(Two-dimensional motion records)
┏━━

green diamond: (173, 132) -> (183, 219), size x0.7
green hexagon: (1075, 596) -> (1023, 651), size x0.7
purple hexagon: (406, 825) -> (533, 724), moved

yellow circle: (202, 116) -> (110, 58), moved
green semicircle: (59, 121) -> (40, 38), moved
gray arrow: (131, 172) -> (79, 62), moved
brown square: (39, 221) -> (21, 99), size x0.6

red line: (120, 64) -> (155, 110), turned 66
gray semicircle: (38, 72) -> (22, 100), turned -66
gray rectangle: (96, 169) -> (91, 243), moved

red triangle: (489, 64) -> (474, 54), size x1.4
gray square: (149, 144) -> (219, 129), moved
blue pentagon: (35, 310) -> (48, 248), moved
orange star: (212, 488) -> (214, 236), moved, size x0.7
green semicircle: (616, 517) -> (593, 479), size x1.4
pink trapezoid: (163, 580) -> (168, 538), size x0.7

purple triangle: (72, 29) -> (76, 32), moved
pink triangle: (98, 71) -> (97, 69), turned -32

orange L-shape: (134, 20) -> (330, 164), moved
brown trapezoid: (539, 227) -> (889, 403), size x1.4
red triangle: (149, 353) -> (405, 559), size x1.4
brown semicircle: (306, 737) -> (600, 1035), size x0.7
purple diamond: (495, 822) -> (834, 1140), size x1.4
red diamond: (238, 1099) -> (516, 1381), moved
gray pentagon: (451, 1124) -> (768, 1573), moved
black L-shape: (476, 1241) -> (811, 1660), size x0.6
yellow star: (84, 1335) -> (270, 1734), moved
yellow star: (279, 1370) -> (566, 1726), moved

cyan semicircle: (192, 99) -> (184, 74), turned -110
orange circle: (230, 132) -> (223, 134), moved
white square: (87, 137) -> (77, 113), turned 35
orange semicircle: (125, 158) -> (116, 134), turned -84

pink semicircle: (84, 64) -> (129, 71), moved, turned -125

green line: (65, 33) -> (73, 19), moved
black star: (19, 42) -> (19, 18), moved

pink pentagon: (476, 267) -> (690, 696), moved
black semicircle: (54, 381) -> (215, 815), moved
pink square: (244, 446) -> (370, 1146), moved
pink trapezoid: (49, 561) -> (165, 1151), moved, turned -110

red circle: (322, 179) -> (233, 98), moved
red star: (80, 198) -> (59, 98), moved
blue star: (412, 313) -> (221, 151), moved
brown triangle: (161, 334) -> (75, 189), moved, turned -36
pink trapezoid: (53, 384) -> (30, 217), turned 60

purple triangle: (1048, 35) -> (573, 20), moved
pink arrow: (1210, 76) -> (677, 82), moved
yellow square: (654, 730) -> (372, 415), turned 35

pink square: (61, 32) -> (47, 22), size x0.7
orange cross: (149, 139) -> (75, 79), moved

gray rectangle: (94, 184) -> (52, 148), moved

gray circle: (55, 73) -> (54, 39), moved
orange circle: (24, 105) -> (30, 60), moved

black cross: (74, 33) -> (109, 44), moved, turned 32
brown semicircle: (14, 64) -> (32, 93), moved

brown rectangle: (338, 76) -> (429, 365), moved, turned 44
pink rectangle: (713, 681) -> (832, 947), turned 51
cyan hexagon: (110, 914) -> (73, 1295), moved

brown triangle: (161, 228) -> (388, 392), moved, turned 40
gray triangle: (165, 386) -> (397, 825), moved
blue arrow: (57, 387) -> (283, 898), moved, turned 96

┗━━

EXERCISE DETAILS >> Print exactly the lines above from the one with "pink pentagon: (476, 267)" to the one with "pink trapezoid: (53, 384)", including both.

EXERCISE RESPONSE >>
pink pentagon: (476, 267) -> (690, 696), moved
black semicircle: (54, 381) -> (215, 815), moved
pink square: (244, 446) -> (370, 1146), moved
pink trapezoid: (49, 561) -> (165, 1151), moved, turned -110

red circle: (322, 179) -> (233, 98), moved
red star: (80, 198) -> (59, 98), moved
blue star: (412, 313) -> (221, 151), moved
brown triangle: (161, 334) -> (75, 189), moved, turned -36
pink trapezoid: (53, 384) -> (30, 217), turned 60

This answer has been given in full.